● **What you should do**
Copy out all of the entries below without any change.

==== Available data ====

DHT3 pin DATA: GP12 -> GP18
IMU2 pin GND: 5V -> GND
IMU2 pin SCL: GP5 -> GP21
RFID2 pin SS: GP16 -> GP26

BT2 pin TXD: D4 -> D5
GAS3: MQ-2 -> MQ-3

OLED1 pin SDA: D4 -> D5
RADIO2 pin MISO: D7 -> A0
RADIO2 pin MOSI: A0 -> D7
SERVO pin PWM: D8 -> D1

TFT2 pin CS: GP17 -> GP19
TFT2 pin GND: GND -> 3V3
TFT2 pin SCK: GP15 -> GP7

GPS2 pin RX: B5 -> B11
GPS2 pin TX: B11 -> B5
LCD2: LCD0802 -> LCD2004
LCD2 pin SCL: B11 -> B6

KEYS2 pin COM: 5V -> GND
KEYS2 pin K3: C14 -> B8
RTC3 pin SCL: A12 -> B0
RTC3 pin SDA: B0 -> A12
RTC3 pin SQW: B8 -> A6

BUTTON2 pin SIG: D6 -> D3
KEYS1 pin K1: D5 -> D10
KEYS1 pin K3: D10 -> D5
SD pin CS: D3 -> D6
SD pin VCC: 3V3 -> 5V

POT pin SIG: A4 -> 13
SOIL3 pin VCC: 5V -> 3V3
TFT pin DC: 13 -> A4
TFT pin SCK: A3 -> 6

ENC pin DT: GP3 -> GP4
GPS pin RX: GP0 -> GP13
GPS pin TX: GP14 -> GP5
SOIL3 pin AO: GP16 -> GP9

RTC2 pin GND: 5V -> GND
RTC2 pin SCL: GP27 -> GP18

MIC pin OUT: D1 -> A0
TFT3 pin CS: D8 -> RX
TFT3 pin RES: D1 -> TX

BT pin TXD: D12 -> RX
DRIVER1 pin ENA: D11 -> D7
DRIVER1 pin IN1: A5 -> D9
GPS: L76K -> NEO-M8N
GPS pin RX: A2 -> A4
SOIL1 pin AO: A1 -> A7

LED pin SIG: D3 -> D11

====

● **Answer to the problem**
DHT3 pin DATA: GP12 -> GP18
IMU2 pin GND: 5V -> GND
IMU2 pin SCL: GP5 -> GP21
RFID2 pin SS: GP16 -> GP26

BT2 pin TXD: D4 -> D5
GAS3: MQ-2 -> MQ-3

OLED1 pin SDA: D4 -> D5
RADIO2 pin MISO: D7 -> A0
RADIO2 pin MOSI: A0 -> D7
SERVO pin PWM: D8 -> D1

TFT2 pin CS: GP17 -> GP19
TFT2 pin GND: GND -> 3V3
TFT2 pin SCK: GP15 -> GP7

GPS2 pin RX: B5 -> B11
GPS2 pin TX: B11 -> B5
LCD2: LCD0802 -> LCD2004
LCD2 pin SCL: B11 -> B6

KEYS2 pin COM: 5V -> GND
KEYS2 pin K3: C14 -> B8
RTC3 pin SCL: A12 -> B0
RTC3 pin SDA: B0 -> A12
RTC3 pin SQW: B8 -> A6

BUTTON2 pin SIG: D6 -> D3
KEYS1 pin K1: D5 -> D10
KEYS1 pin K3: D10 -> D5
SD pin CS: D3 -> D6
SD pin VCC: 3V3 -> 5V

POT pin SIG: A4 -> 13
SOIL3 pin VCC: 5V -> 3V3
TFT pin DC: 13 -> A4
TFT pin SCK: A3 -> 6

ENC pin DT: GP3 -> GP4
GPS pin RX: GP0 -> GP13
GPS pin TX: GP14 -> GP5
SOIL3 pin AO: GP16 -> GP9

RTC2 pin GND: 5V -> GND
RTC2 pin SCL: GP27 -> GP18

MIC pin OUT: D1 -> A0
TFT3 pin CS: D8 -> RX
TFT3 pin RES: D1 -> TX

BT pin TXD: D12 -> RX
DRIVER1 pin ENA: D11 -> D7
DRIVER1 pin IN1: A5 -> D9
GPS: L76K -> NEO-M8N
GPS pin RX: A2 -> A4
SOIL1 pin AO: A1 -> A7

LED pin SIG: D3 -> D11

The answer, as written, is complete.